>> Begin EXTRACTED RECORDS
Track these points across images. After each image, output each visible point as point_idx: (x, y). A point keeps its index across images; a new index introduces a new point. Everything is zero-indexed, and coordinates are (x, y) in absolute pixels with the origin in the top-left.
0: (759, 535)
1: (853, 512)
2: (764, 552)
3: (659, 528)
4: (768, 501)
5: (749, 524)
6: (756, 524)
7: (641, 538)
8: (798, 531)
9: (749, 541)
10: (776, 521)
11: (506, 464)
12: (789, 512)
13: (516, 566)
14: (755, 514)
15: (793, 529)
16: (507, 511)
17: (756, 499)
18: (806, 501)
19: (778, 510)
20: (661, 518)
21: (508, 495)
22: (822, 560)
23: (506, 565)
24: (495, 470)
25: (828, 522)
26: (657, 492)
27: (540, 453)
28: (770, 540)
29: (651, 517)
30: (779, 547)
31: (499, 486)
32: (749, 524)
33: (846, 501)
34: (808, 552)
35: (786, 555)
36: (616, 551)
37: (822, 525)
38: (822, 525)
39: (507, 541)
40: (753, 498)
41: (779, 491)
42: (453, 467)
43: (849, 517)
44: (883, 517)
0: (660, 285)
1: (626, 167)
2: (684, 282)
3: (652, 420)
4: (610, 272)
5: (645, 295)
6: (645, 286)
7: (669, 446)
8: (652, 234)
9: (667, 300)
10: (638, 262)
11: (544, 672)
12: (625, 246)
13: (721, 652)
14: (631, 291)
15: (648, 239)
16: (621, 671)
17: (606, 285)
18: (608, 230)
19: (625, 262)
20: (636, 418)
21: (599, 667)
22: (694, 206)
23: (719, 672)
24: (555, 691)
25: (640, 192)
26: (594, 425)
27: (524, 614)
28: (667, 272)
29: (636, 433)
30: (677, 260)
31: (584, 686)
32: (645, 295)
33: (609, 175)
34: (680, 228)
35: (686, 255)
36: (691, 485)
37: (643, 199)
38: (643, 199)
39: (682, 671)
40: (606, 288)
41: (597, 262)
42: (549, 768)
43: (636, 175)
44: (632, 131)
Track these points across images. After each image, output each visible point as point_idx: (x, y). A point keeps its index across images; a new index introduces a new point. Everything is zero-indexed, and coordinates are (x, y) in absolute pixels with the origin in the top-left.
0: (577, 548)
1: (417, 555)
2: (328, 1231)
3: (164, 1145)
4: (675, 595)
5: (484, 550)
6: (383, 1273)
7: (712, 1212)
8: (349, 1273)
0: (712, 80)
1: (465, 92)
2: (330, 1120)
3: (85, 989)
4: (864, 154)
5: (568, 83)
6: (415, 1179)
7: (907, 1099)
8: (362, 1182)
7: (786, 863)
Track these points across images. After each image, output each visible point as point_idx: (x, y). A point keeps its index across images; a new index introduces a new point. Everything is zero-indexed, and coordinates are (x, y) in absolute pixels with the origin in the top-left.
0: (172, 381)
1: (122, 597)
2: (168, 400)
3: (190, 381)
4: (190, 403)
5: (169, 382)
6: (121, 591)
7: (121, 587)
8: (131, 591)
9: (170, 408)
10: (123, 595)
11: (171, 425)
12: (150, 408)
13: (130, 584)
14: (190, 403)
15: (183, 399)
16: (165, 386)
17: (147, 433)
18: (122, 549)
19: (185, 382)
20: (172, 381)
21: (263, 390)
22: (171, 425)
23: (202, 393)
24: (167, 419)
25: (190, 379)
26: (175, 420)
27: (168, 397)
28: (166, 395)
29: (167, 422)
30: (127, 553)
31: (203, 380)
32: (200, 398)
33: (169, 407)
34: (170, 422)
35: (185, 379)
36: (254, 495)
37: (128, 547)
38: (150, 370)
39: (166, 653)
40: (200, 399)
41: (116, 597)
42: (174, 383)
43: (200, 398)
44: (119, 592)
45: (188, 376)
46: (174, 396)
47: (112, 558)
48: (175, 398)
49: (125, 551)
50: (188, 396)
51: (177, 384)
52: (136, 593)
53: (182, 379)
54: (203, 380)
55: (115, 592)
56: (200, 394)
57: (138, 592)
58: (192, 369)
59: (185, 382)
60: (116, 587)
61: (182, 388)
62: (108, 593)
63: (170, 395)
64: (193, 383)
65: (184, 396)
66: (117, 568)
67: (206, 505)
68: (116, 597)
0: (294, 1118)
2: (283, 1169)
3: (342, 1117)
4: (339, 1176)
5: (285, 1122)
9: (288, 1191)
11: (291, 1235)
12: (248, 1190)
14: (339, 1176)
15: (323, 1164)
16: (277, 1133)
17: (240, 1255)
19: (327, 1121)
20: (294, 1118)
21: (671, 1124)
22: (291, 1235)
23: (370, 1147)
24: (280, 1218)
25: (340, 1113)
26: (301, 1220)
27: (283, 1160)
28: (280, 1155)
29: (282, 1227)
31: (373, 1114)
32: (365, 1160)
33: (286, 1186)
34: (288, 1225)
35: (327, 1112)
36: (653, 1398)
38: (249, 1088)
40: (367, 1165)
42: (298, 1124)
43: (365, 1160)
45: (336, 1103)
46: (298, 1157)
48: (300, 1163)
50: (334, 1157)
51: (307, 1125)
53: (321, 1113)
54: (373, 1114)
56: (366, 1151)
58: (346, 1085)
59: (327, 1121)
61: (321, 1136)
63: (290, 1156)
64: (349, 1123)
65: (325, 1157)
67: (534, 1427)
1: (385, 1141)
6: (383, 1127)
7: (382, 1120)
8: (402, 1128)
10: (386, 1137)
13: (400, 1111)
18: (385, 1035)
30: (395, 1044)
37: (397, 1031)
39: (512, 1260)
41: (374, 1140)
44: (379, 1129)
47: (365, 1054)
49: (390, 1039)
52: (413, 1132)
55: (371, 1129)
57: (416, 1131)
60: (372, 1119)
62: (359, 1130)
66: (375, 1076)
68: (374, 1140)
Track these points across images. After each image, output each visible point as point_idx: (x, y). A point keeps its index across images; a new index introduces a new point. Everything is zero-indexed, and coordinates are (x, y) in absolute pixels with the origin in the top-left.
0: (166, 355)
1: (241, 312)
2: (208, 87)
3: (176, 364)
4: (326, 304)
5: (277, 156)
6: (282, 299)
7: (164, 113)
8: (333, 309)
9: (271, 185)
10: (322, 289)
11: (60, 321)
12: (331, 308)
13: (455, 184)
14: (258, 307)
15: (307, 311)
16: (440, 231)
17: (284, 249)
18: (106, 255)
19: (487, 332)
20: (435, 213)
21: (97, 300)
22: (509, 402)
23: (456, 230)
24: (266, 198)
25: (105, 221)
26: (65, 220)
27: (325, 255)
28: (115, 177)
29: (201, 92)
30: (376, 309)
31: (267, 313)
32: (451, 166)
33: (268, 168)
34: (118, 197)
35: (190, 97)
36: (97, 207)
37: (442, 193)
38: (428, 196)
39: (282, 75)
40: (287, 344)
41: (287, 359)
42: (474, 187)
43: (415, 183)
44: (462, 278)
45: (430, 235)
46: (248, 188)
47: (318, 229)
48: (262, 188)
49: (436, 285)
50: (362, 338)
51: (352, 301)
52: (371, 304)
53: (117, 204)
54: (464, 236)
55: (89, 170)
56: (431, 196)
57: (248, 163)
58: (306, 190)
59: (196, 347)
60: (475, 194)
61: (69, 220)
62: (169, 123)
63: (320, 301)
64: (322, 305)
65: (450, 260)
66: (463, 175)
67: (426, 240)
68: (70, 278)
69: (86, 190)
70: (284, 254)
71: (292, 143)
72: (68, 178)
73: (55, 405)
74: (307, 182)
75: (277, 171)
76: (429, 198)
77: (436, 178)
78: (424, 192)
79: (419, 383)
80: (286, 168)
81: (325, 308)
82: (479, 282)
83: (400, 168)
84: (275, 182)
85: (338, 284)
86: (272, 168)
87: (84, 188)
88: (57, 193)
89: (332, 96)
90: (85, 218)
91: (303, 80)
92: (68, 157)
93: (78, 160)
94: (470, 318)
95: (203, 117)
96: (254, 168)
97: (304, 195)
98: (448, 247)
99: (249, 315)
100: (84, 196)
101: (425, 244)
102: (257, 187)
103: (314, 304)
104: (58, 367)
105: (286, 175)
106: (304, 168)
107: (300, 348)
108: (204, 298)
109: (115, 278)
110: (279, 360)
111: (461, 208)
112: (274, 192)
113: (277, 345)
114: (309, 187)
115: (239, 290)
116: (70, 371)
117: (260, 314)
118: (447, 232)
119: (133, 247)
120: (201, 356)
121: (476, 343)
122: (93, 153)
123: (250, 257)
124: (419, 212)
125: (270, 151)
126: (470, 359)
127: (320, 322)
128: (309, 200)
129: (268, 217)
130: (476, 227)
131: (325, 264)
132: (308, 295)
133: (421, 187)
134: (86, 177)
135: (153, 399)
>> End EXTRACTED RECORDS
◆ DESCRIPTION OF THE TASK ◆
Copy out the listing word for word, everything from the beginning down to the line containing "14: (755, 514)", with both of those lines included.

◆ OUTPUT OF THE TASK ◆
Track these points across images. After each image, output each visible point as point_idx: (x, y). A point keeps its index across images; a new index introduces a new point. Everything is zero-indexed, and coordinates are (x, y) in absolute pixels with the origin in the top-left.
0: (759, 535)
1: (853, 512)
2: (764, 552)
3: (659, 528)
4: (768, 501)
5: (749, 524)
6: (756, 524)
7: (641, 538)
8: (798, 531)
9: (749, 541)
10: (776, 521)
11: (506, 464)
12: (789, 512)
13: (516, 566)
14: (755, 514)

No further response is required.